Where the records below begin, start copying, and stop after the line that contains "none -> green 1x2 brick [500,318,612,438]"; reproduce every line exactly but omit pictures.

(Items listed in a dataset)
○ ○ ○
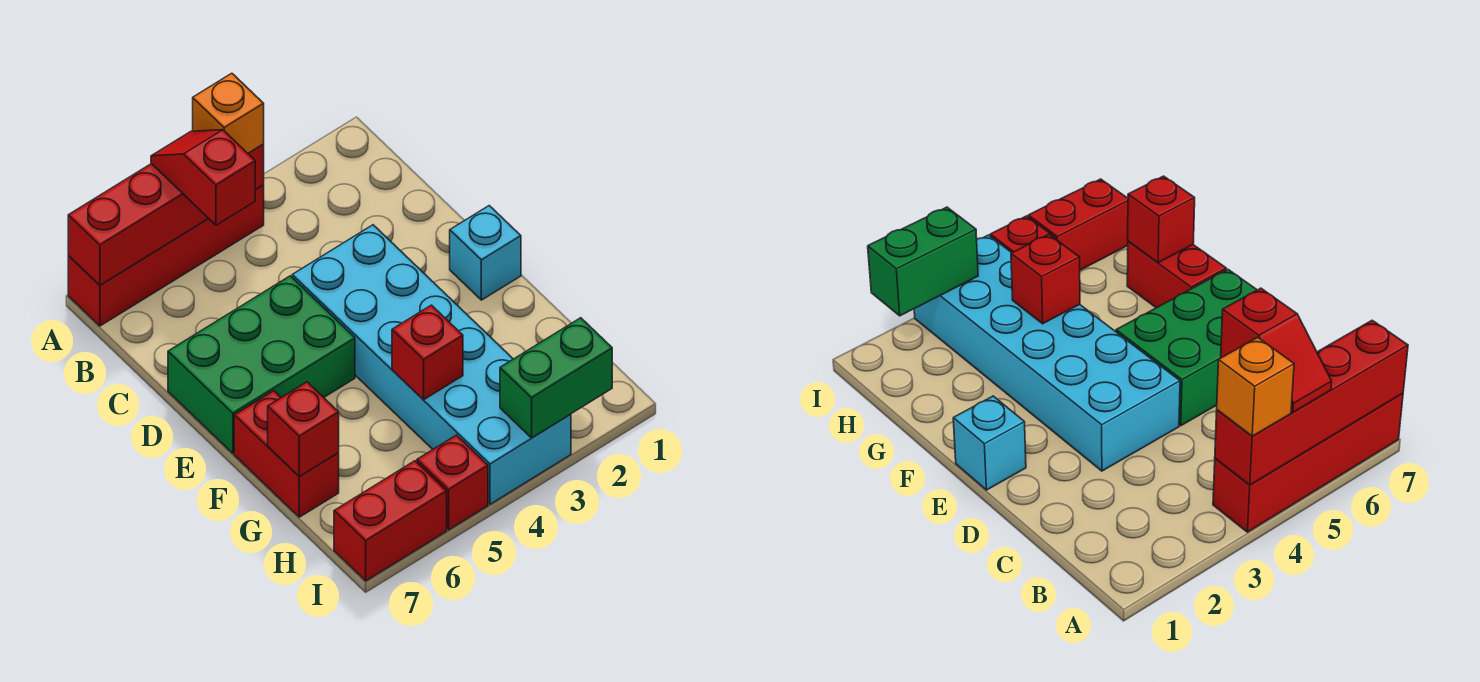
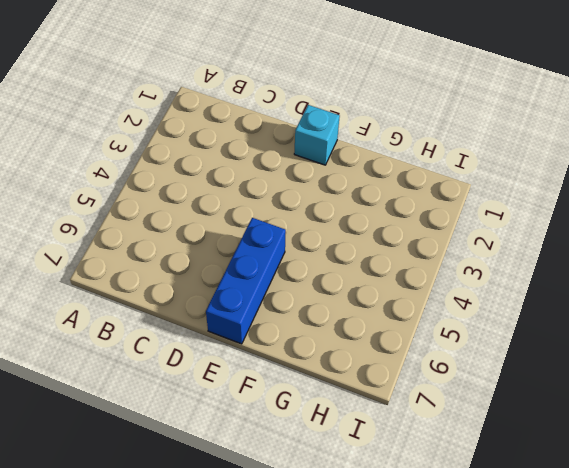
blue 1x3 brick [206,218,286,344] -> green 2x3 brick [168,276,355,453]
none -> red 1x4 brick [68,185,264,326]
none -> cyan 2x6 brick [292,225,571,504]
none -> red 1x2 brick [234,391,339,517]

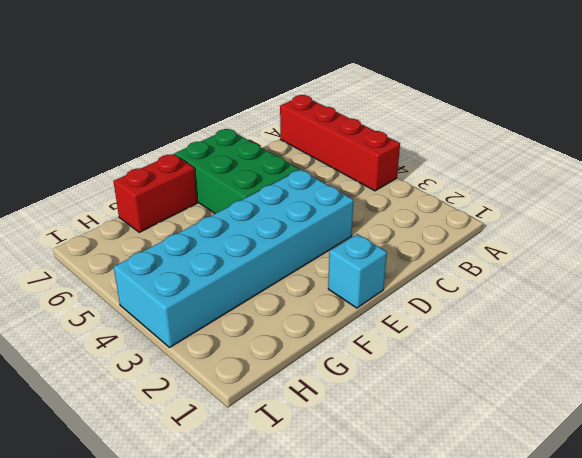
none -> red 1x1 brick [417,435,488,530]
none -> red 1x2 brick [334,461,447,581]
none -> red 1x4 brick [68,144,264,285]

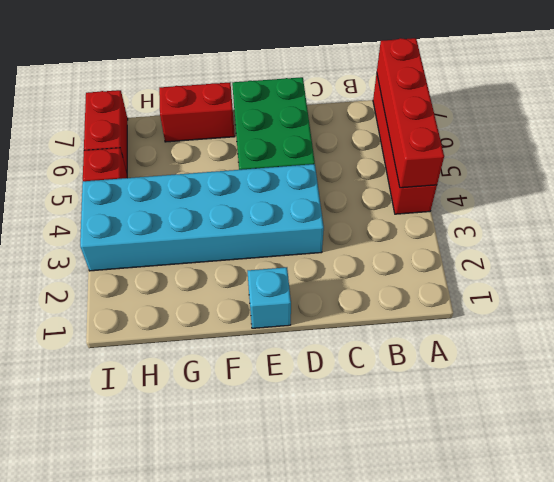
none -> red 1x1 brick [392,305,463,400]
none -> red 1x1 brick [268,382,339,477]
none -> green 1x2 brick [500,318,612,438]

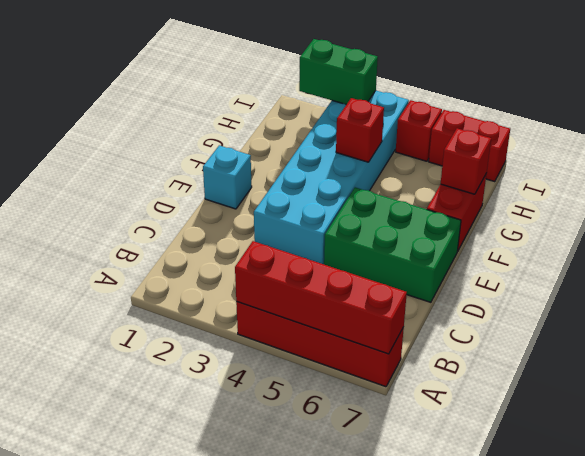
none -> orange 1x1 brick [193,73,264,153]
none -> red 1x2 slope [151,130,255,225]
○ ○ ○
TASK SOLUTION:
blue 1x3 brick [206,218,286,344] -> green 2x3 brick [168,276,355,453]
none -> red 1x4 brick [68,185,264,326]
none -> cyan 2x6 brick [292,225,571,504]
none -> red 1x2 brick [234,391,339,517]

none -> red 1x1 brick [417,435,488,530]
none -> red 1x2 brick [334,461,447,581]
none -> red 1x4 brick [68,144,264,285]

none -> red 1x1 brick [392,305,463,400]
none -> red 1x1 brick [268,382,339,477]
none -> green 1x2 brick [500,318,612,438]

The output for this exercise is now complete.